RECORDED DATA:

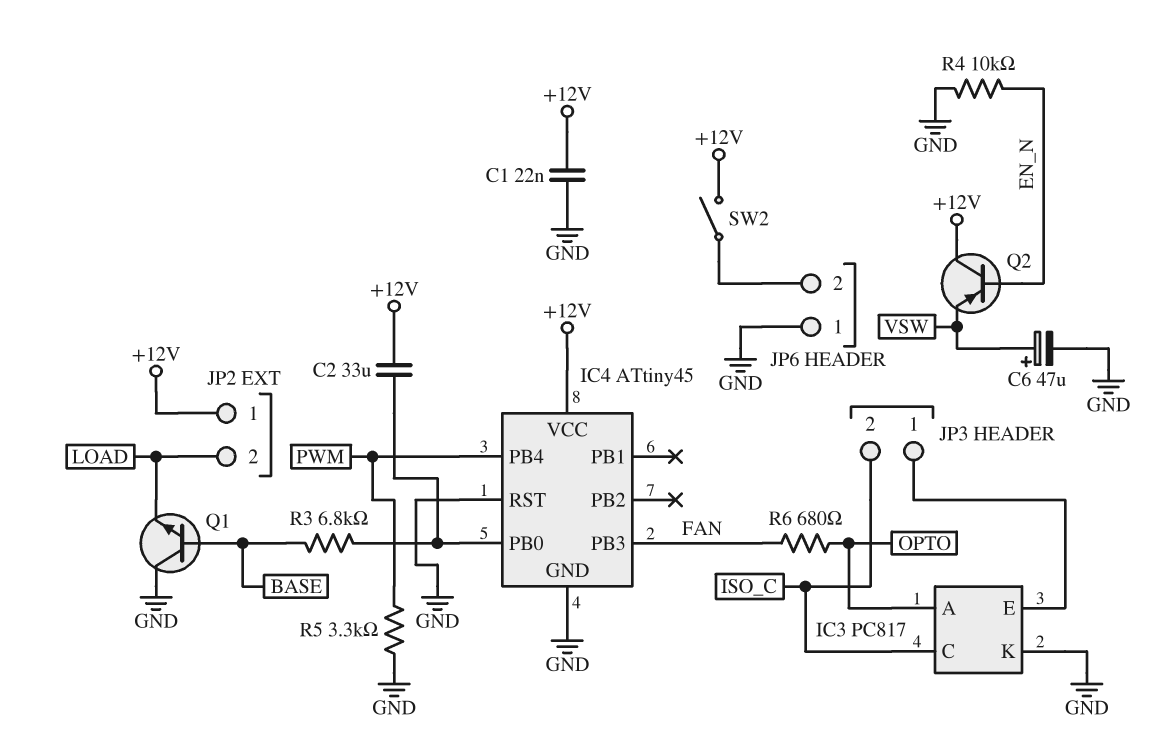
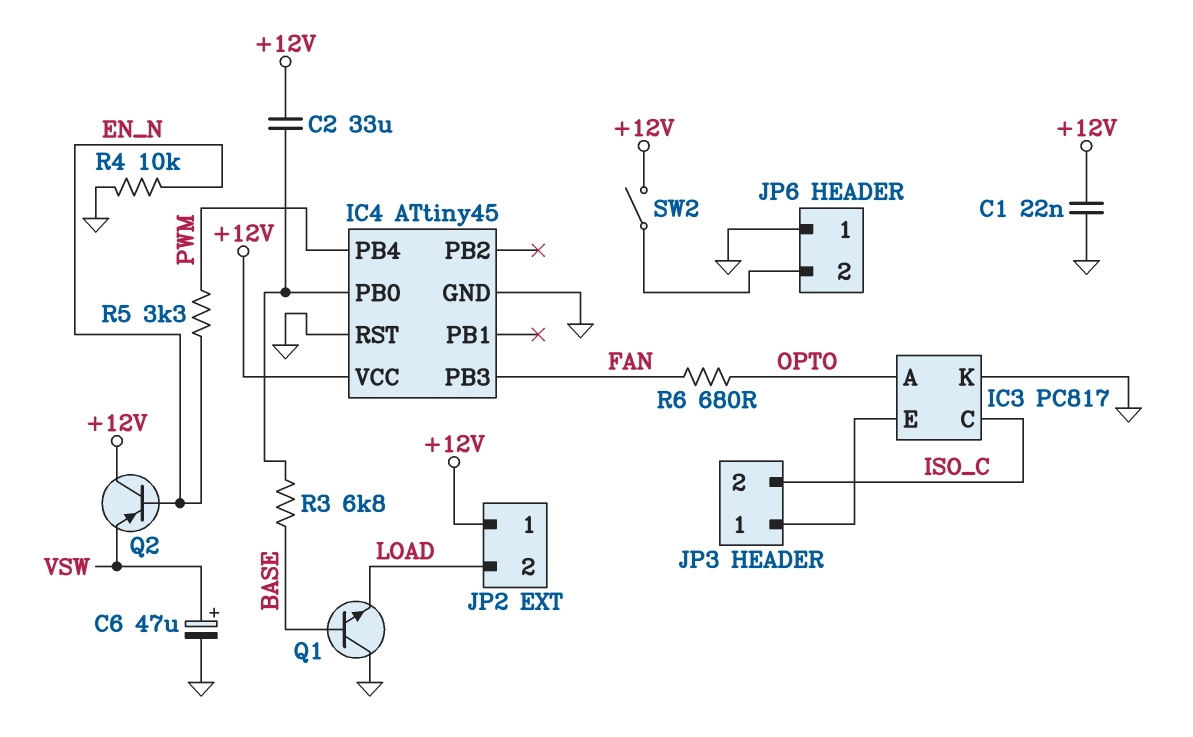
R5: 3.3k (GND, PWM) -> 3.3k (EN_N, PWM)

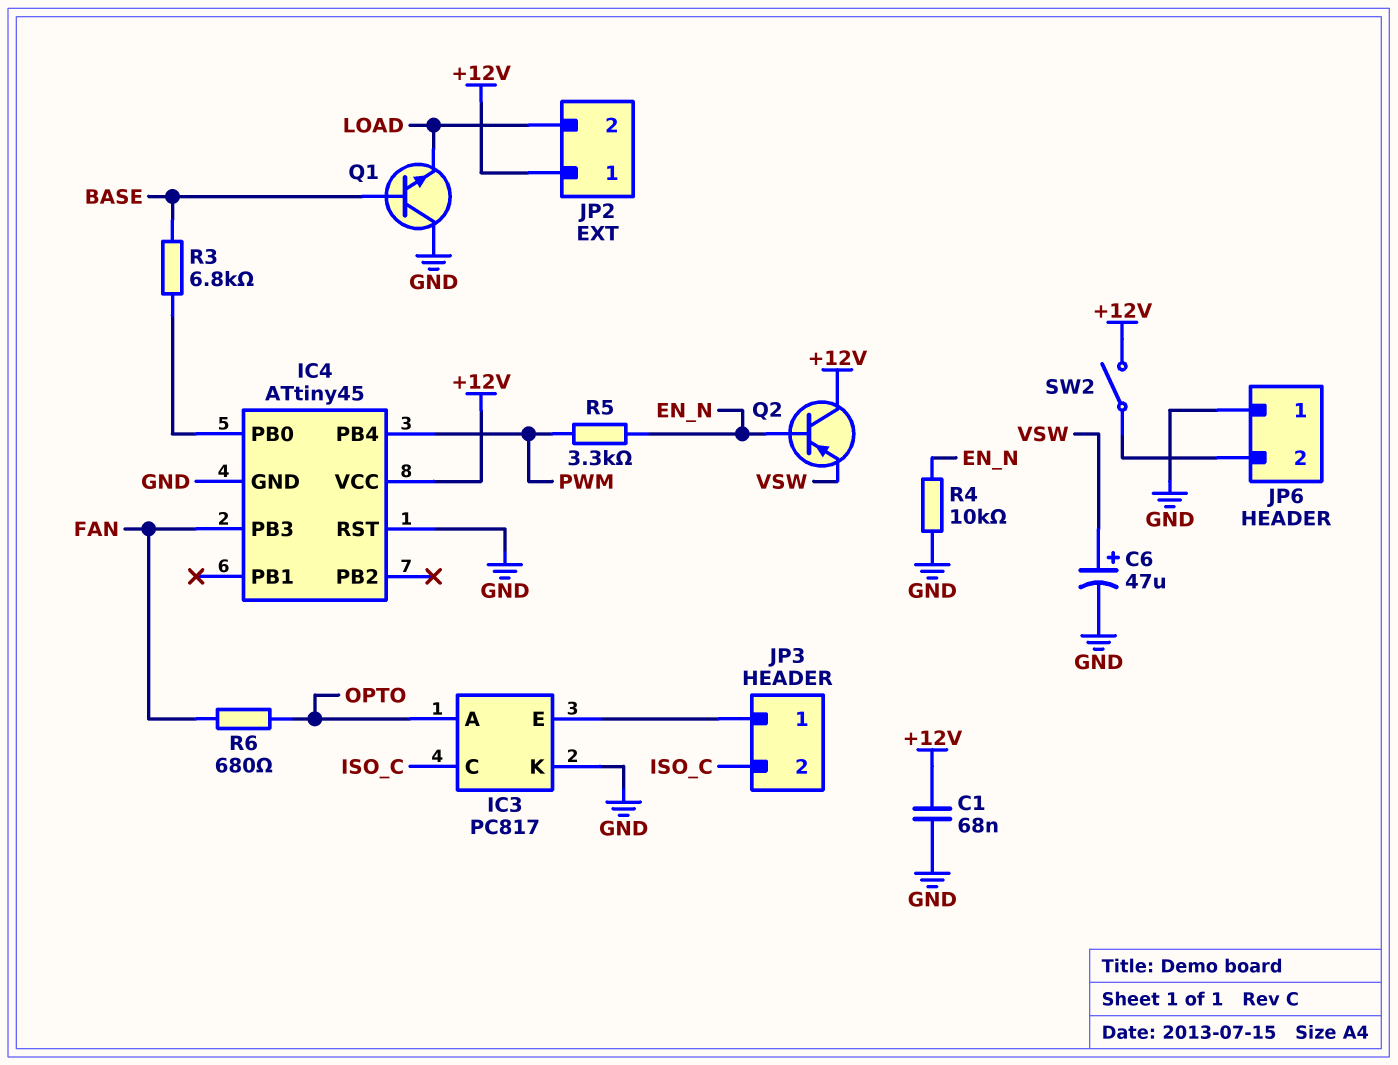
C1: 22nF (+12V, GND) -> 68nF (+12V, GND)
C2: 33uF (+12V, IC4/PB0) -> none

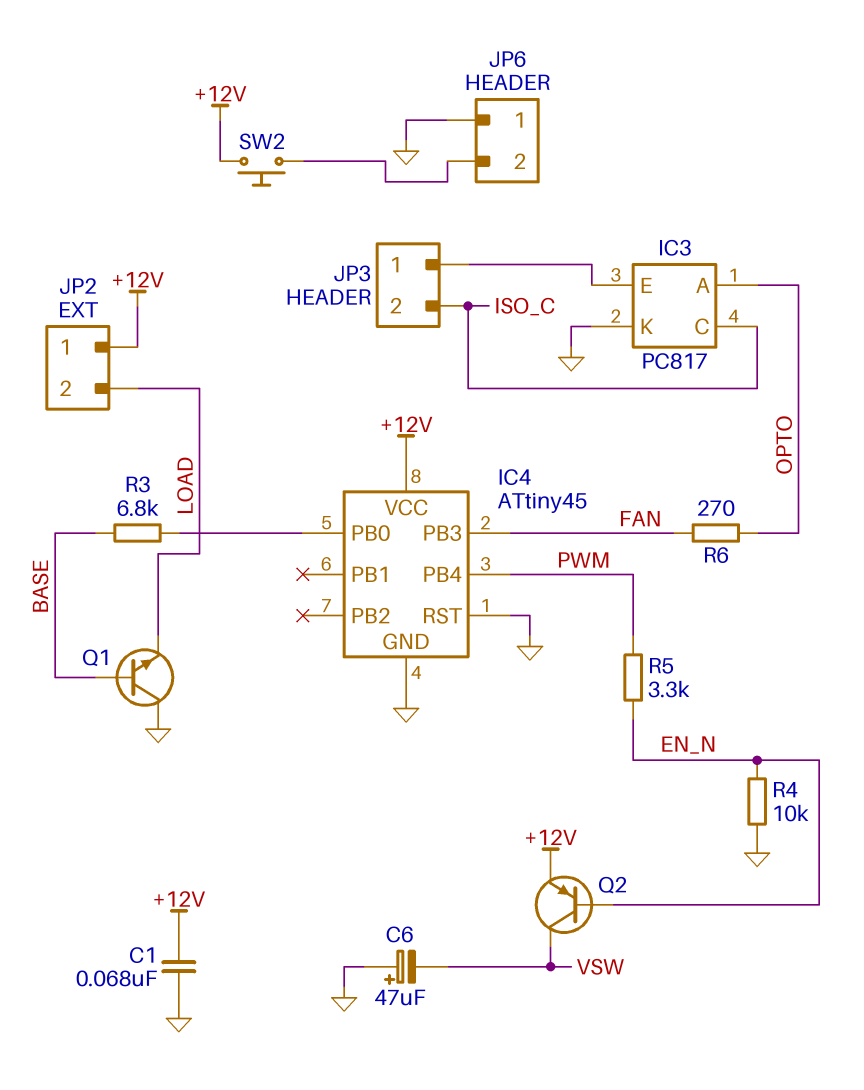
C6: 47uF (plus VSW, minus GND) -> 47uF (plus GND, minus VSW)
Q2: PNP (B EN_N, C +12V, E VSW) -> PNP (B EN_N, C VSW, E +12V)
R6: 680 (FAN, OPTO) -> 270 (FAN, OPTO)
SW2: switch (+12V, JP6/2) -> button (+12V, JP6/2)

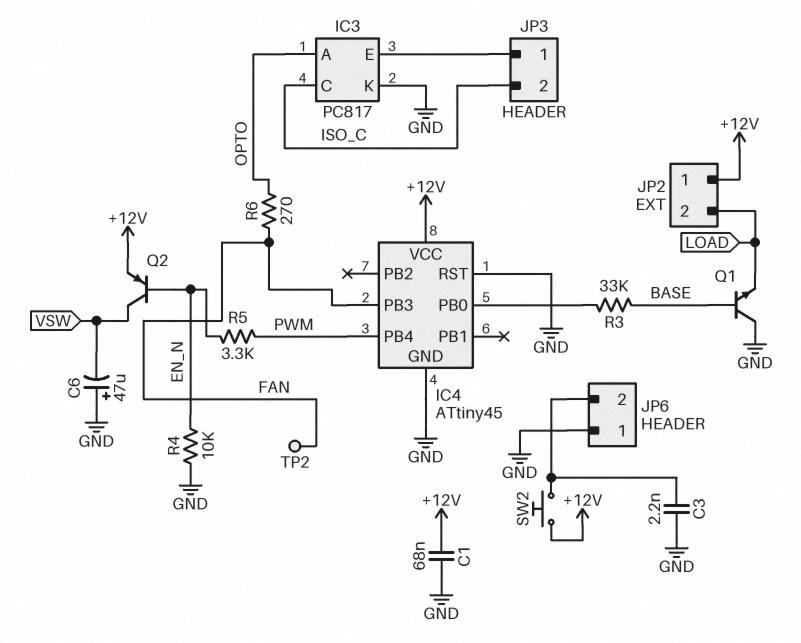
C3: none -> 2.2nF (GND, JP6/2)
R3: 6.8k (BASE, IC4/PB0) -> 33k (BASE, IC4/PB0)
TP2: none -> test point (FAN)

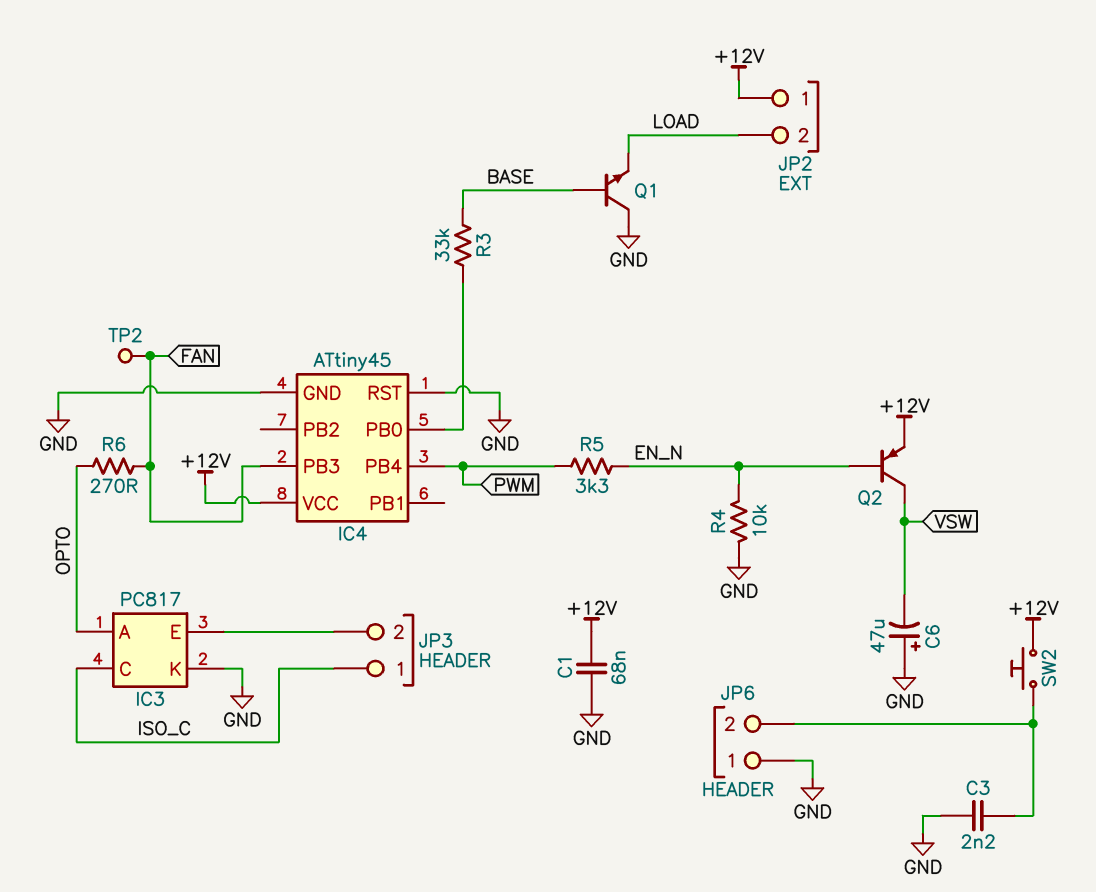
JP3 pin 1: IC3/E -> ISO_C
JP3 pin 2: ISO_C -> IC3/E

ACTION ITEM:
Everything in the listing above must be retyped exactly, except for the pictures.

ANSWER BOX:
R5: 3.3k (GND, PWM) -> 3.3k (EN_N, PWM)

C1: 22nF (+12V, GND) -> 68nF (+12V, GND)
C2: 33uF (+12V, IC4/PB0) -> none

C6: 47uF (plus VSW, minus GND) -> 47uF (plus GND, minus VSW)
Q2: PNP (B EN_N, C +12V, E VSW) -> PNP (B EN_N, C VSW, E +12V)
R6: 680 (FAN, OPTO) -> 270 (FAN, OPTO)
SW2: switch (+12V, JP6/2) -> button (+12V, JP6/2)

C3: none -> 2.2nF (GND, JP6/2)
R3: 6.8k (BASE, IC4/PB0) -> 33k (BASE, IC4/PB0)
TP2: none -> test point (FAN)

JP3 pin 1: IC3/E -> ISO_C
JP3 pin 2: ISO_C -> IC3/E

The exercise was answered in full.